- **Task brief**:
Take the listing below and print exactly the lines starting at the line containing "camera: 175 degrees left, 5 degrees down" and ending at the line containing "(715, 258) = (574, 233): red", both ends included, and no others.

- **The data**:
-*-*-

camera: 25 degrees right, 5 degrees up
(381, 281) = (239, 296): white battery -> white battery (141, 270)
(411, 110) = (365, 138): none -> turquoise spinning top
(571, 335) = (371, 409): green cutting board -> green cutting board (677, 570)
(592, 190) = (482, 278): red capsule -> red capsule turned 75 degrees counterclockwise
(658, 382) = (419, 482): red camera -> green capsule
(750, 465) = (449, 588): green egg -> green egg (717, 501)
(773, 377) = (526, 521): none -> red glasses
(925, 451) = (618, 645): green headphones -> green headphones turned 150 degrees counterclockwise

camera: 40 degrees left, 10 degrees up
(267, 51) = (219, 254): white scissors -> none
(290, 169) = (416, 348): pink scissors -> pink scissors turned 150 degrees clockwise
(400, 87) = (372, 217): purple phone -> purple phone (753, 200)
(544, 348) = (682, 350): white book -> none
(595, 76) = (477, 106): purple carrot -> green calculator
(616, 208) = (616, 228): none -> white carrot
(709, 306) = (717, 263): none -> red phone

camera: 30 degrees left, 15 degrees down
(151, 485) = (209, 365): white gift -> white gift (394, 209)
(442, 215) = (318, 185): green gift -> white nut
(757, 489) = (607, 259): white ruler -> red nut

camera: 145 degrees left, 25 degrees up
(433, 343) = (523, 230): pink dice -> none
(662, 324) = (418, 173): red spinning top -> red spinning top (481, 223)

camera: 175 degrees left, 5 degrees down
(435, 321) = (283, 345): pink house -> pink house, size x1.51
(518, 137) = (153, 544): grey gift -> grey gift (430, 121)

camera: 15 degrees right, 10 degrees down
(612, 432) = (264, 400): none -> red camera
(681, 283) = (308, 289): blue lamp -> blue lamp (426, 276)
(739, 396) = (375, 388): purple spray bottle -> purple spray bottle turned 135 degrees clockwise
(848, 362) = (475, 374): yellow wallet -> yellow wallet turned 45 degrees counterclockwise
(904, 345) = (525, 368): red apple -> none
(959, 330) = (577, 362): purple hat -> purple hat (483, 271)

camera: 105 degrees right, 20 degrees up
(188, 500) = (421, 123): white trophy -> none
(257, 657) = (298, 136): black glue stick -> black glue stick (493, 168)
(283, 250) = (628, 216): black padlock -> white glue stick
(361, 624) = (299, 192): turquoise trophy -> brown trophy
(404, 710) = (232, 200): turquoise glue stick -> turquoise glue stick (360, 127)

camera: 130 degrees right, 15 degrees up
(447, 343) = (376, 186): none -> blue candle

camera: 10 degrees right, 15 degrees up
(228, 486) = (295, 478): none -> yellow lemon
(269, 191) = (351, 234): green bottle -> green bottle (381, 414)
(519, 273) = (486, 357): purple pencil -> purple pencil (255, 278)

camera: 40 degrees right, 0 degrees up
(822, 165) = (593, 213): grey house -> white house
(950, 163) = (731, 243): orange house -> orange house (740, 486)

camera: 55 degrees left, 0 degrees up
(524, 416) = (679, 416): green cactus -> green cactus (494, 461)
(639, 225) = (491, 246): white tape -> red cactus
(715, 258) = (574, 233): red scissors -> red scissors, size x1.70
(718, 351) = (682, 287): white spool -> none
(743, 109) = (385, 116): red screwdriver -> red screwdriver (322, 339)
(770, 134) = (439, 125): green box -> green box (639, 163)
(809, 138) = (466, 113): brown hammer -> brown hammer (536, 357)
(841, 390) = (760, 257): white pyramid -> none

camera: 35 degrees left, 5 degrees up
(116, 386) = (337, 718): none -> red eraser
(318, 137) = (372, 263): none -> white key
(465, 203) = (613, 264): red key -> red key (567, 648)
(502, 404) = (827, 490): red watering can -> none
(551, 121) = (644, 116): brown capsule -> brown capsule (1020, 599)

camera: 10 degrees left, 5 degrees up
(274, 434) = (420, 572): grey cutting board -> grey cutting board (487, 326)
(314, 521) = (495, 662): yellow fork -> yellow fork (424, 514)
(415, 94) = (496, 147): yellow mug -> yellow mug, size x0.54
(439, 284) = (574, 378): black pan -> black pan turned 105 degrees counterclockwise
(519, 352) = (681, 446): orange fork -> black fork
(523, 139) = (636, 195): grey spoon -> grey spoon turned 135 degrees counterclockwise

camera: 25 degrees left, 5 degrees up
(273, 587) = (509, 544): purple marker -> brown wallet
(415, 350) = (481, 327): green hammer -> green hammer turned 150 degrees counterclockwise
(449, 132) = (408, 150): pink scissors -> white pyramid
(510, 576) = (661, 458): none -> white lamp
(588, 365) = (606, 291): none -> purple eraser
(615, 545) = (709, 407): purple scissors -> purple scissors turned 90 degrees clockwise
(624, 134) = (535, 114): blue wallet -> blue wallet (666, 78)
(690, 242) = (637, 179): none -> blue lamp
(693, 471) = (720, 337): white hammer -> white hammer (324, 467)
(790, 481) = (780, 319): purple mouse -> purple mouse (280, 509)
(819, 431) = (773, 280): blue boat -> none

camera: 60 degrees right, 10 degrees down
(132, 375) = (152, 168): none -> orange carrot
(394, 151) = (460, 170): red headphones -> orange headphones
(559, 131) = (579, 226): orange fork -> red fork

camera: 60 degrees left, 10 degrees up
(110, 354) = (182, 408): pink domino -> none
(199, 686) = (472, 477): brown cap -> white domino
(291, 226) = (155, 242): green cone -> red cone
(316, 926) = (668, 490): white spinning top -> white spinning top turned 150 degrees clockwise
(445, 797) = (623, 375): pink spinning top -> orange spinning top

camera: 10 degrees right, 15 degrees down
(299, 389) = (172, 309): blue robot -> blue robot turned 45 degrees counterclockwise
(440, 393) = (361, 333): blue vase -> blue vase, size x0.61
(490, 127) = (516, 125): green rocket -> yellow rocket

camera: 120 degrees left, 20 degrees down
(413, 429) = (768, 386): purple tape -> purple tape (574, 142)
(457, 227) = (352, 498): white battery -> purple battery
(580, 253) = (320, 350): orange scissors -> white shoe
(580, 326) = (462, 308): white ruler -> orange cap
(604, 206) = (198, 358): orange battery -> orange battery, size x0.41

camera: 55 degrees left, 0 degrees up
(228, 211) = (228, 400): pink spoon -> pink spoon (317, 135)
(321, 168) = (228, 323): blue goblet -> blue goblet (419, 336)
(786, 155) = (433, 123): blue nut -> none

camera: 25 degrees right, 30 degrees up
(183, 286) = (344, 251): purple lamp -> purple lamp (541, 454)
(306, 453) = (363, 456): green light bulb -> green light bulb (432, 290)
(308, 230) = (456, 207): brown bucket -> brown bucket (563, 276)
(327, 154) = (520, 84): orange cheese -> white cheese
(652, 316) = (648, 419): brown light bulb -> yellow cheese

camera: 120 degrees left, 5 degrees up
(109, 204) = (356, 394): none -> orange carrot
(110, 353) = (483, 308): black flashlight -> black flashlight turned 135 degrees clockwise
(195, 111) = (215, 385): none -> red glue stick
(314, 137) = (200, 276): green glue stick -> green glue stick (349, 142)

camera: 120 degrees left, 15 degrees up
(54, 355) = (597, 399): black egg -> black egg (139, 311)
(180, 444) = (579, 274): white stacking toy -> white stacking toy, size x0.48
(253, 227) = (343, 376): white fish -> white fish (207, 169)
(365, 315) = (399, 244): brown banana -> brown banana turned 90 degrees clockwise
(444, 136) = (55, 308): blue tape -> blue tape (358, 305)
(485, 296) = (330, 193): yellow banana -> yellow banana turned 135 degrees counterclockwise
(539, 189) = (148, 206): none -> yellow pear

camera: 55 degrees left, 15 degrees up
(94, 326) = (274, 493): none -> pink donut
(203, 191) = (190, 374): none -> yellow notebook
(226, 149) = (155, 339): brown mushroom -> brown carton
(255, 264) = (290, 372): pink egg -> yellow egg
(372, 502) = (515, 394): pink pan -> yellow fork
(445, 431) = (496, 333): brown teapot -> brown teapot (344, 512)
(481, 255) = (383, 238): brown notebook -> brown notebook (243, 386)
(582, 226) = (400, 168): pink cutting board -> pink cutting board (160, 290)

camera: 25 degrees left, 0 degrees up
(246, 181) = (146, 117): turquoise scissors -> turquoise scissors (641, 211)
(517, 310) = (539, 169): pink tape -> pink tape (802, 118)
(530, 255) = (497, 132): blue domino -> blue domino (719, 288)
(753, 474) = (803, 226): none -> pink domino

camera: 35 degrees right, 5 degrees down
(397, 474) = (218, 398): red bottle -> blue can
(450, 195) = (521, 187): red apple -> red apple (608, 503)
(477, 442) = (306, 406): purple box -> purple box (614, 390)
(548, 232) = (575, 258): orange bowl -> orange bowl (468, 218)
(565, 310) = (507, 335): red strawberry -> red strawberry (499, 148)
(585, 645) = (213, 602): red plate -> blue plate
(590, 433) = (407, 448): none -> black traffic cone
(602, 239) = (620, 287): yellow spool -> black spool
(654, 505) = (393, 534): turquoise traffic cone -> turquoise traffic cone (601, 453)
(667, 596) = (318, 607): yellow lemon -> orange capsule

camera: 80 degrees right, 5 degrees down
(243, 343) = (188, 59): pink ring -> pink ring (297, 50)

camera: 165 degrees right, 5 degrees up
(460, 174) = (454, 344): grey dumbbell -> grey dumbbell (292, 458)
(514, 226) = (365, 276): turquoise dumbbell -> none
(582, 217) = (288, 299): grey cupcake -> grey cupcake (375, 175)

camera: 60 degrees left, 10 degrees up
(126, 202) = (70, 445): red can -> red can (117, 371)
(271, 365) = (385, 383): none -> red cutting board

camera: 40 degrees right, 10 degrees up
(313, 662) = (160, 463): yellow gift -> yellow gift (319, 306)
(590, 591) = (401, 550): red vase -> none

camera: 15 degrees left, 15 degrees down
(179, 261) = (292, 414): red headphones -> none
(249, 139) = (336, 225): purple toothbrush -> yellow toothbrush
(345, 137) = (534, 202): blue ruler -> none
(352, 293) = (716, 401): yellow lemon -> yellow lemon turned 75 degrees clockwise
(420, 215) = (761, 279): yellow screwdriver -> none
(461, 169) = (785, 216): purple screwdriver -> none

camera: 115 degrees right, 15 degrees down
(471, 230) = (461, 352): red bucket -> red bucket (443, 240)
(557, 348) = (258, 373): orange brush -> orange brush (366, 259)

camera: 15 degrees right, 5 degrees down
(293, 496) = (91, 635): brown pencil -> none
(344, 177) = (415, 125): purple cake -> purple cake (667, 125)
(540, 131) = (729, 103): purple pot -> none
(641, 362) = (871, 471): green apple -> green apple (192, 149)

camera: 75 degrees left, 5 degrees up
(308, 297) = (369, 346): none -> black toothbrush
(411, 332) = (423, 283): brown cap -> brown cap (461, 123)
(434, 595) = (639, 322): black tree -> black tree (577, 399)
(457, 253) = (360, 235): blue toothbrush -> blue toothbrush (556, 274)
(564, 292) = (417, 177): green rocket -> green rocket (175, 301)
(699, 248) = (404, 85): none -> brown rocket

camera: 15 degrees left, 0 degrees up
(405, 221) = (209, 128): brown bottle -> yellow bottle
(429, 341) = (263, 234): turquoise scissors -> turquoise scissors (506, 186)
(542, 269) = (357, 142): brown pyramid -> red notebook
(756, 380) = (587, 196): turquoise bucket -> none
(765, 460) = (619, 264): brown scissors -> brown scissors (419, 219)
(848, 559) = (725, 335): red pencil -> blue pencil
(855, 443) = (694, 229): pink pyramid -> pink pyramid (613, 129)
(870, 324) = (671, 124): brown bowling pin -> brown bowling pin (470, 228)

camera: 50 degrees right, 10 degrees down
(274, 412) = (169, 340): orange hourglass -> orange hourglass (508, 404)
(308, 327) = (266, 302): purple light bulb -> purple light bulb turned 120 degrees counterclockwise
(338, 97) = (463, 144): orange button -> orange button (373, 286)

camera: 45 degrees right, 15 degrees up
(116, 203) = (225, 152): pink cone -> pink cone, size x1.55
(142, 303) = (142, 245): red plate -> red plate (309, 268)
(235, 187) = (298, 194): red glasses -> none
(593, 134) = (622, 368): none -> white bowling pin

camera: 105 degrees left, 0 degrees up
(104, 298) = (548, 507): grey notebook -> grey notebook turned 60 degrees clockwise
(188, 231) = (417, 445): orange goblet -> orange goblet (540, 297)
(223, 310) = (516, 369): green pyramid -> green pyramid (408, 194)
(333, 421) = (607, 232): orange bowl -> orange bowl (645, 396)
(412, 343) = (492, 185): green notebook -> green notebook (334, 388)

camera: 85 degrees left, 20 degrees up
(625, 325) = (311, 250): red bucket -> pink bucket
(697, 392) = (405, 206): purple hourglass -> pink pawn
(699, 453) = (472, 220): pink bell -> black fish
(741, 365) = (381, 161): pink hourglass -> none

-*-*-

- **Response area**:
camera: 175 degrees left, 5 degrees down
(435, 321) = (283, 345): pink house -> pink house, size x1.51
(518, 137) = (153, 544): grey gift -> grey gift (430, 121)

camera: 15 degrees right, 10 degrees down
(612, 432) = (264, 400): none -> red camera
(681, 283) = (308, 289): blue lamp -> blue lamp (426, 276)
(739, 396) = (375, 388): purple spray bottle -> purple spray bottle turned 135 degrees clockwise
(848, 362) = (475, 374): yellow wallet -> yellow wallet turned 45 degrees counterclockwise
(904, 345) = (525, 368): red apple -> none
(959, 330) = (577, 362): purple hat -> purple hat (483, 271)

camera: 105 degrees right, 20 degrees up
(188, 500) = (421, 123): white trophy -> none
(257, 657) = (298, 136): black glue stick -> black glue stick (493, 168)
(283, 250) = (628, 216): black padlock -> white glue stick
(361, 624) = (299, 192): turquoise trophy -> brown trophy
(404, 710) = (232, 200): turquoise glue stick -> turquoise glue stick (360, 127)

camera: 130 degrees right, 15 degrees up
(447, 343) = (376, 186): none -> blue candle

camera: 10 degrees right, 15 degrees up
(228, 486) = (295, 478): none -> yellow lemon
(269, 191) = (351, 234): green bottle -> green bottle (381, 414)
(519, 273) = (486, 357): purple pencil -> purple pencil (255, 278)

camera: 40 degrees right, 0 degrees up
(822, 165) = (593, 213): grey house -> white house
(950, 163) = (731, 243): orange house -> orange house (740, 486)

camera: 55 degrees left, 0 degrees up
(524, 416) = (679, 416): green cactus -> green cactus (494, 461)
(639, 225) = (491, 246): white tape -> red cactus
(715, 258) = (574, 233): red scissors -> red scissors, size x1.70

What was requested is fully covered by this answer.